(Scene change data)
- - -
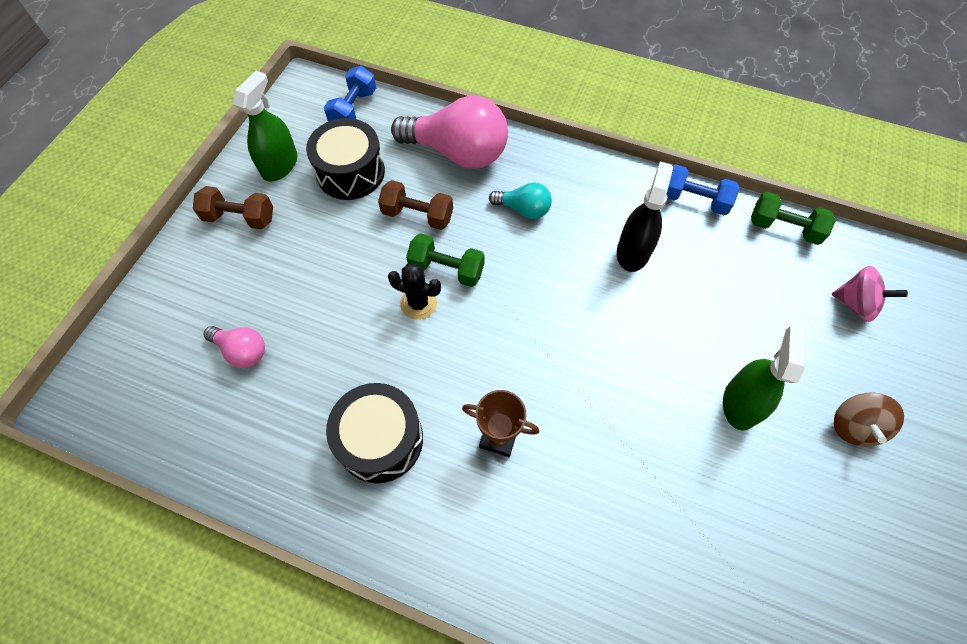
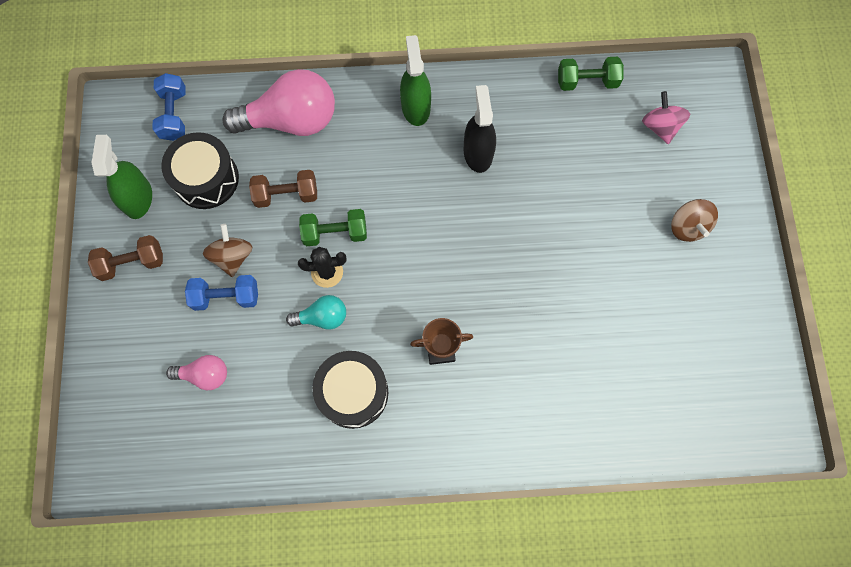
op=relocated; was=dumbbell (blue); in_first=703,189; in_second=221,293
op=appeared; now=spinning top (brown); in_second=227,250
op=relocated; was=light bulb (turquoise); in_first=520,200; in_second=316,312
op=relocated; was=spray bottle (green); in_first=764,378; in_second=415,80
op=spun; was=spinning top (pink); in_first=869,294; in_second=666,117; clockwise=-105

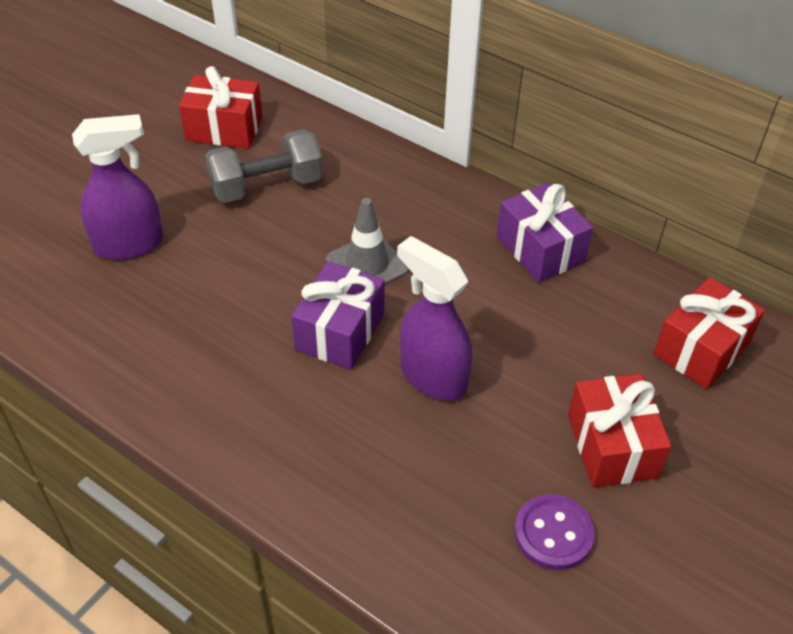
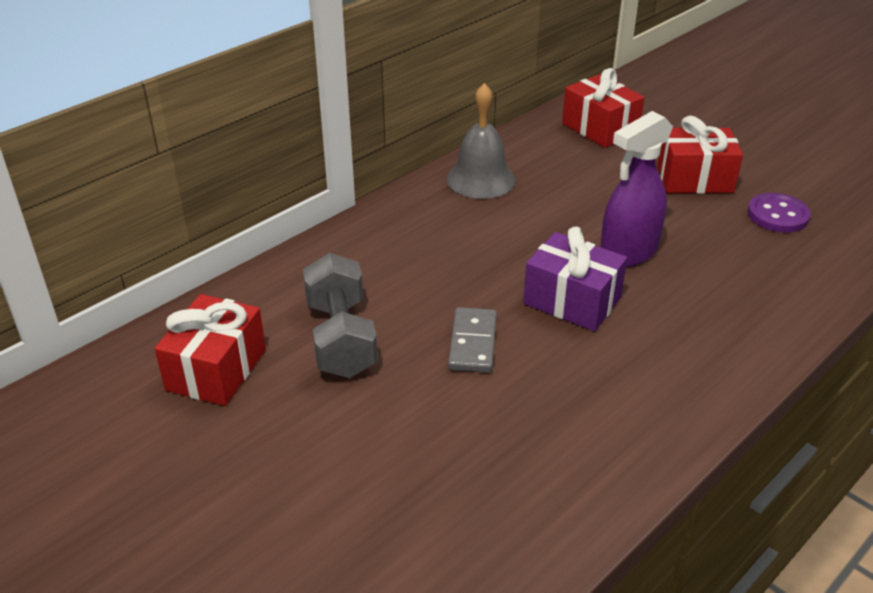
op=exchanged; was=gift (purple); now=bell (grey); in_first=545,232; in_second=481,141
op=appeared; now=domino (grey); in_second=472,340
op=missing; was=spray bottle (purple); in_first=117,187
op=missing; was=traffic cone (grey); in_first=367,241

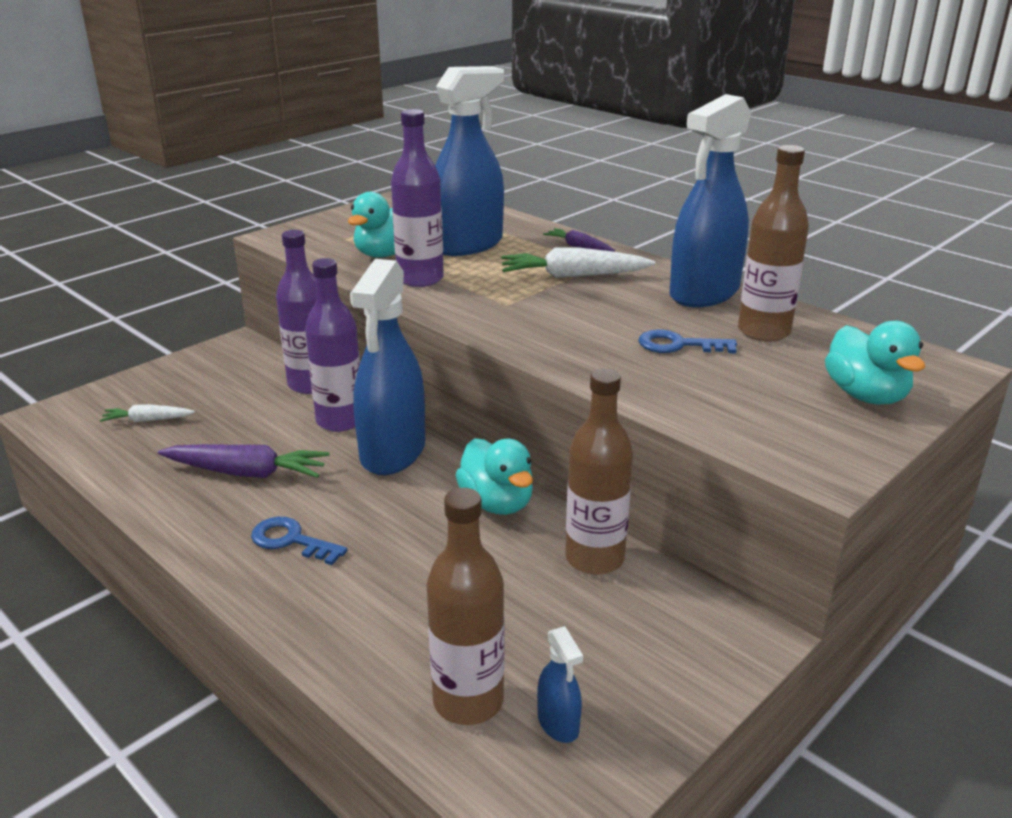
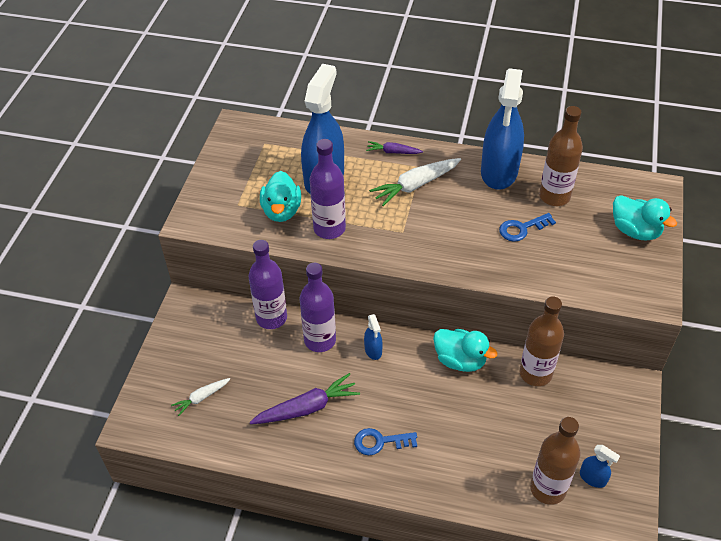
op=size; was=spray bottle (blue); in_first=387,367; in_second=373,337; ratio=0.42

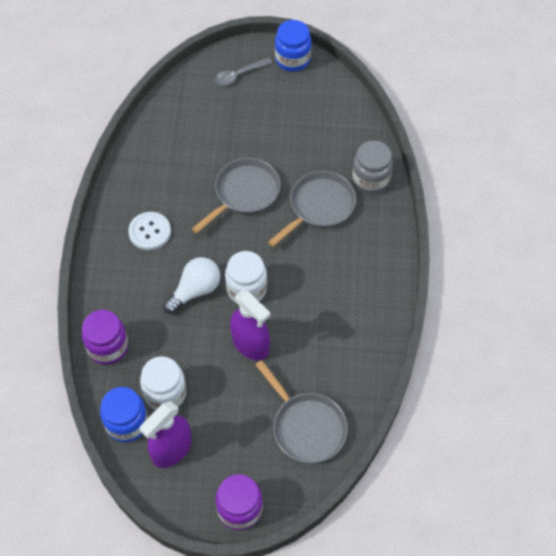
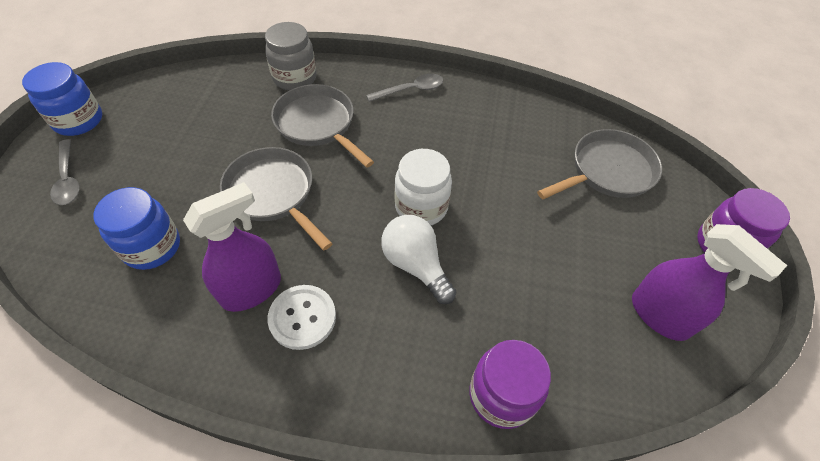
op=relocated; was=jar (blue); in_first=124,414; in_second=136,228
op=relocated; was=spray bottle (purple); in_first=250,325; in_second=232,247
op=appeared; now=spoon (grey); in_second=405,88
op=missing; was=jar (white); in_first=163,383

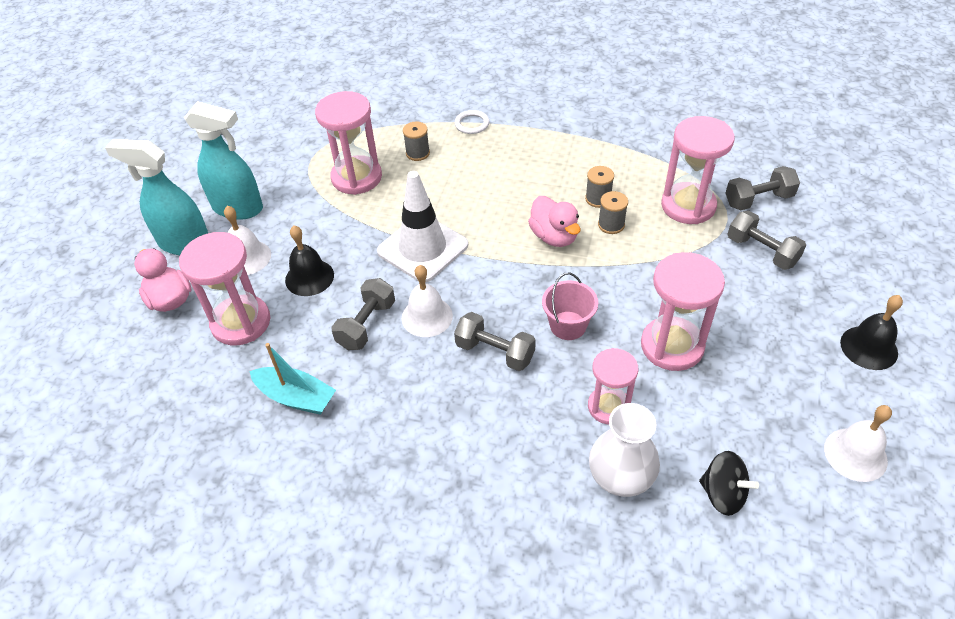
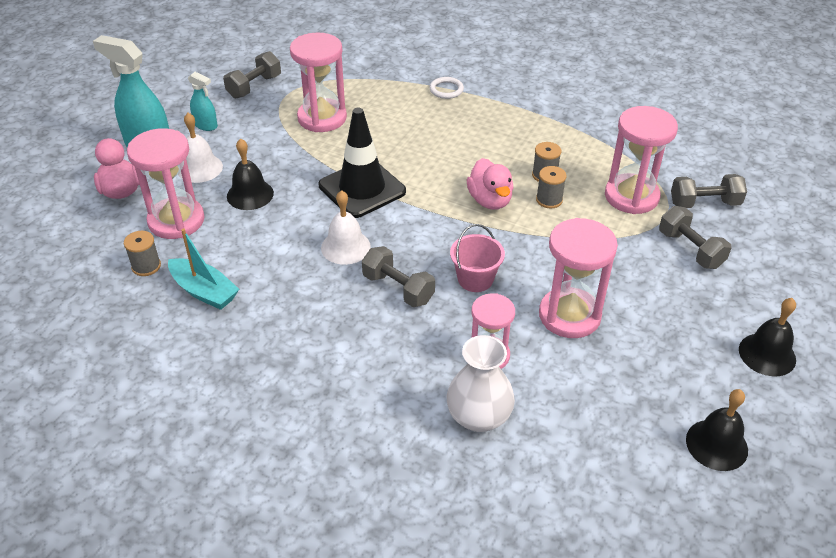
op=relocated; was=spool (grey); in_first=416,141; in_second=142,253
op=size; was=spray bottle (turquoise); in_first=223,160; in_second=203,101; ratio=0.52
op=relocated; was=dumbbell (grey); in_first=363,314; in_second=252,74
op=colour; was=traffic cone (white); now=traffic cone (black); in_first=422,227; in_second=362,163
op=colour; was=bell (white); now=bell (black); in_first=858,443; in_second=717,430
op=missing; was=spinning top (black); in_first=729,483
- - -
■ Exercise prompt
With images omitted, retype the data word for word.

■ Solution for this problem
op=relocated; was=dumbbell (blue); in_first=703,189; in_second=221,293
op=appeared; now=spinning top (brown); in_second=227,250
op=relocated; was=light bulb (turquoise); in_first=520,200; in_second=316,312
op=relocated; was=spray bottle (green); in_first=764,378; in_second=415,80
op=spun; was=spinning top (pink); in_first=869,294; in_second=666,117; clockwise=-105

op=exchanged; was=gift (purple); now=bell (grey); in_first=545,232; in_second=481,141
op=appeared; now=domino (grey); in_second=472,340
op=missing; was=spray bottle (purple); in_first=117,187
op=missing; was=traffic cone (grey); in_first=367,241

op=size; was=spray bottle (blue); in_first=387,367; in_second=373,337; ratio=0.42

op=relocated; was=jar (blue); in_first=124,414; in_second=136,228
op=relocated; was=spray bottle (purple); in_first=250,325; in_second=232,247
op=appeared; now=spoon (grey); in_second=405,88
op=missing; was=jar (white); in_first=163,383

op=relocated; was=spool (grey); in_first=416,141; in_second=142,253
op=size; was=spray bottle (turquoise); in_first=223,160; in_second=203,101; ratio=0.52
op=relocated; was=dumbbell (grey); in_first=363,314; in_second=252,74
op=colour; was=traffic cone (white); now=traffic cone (black); in_first=422,227; in_second=362,163
op=colour; was=bell (white); now=bell (black); in_first=858,443; in_second=717,430
op=missing; was=spinning top (black); in_first=729,483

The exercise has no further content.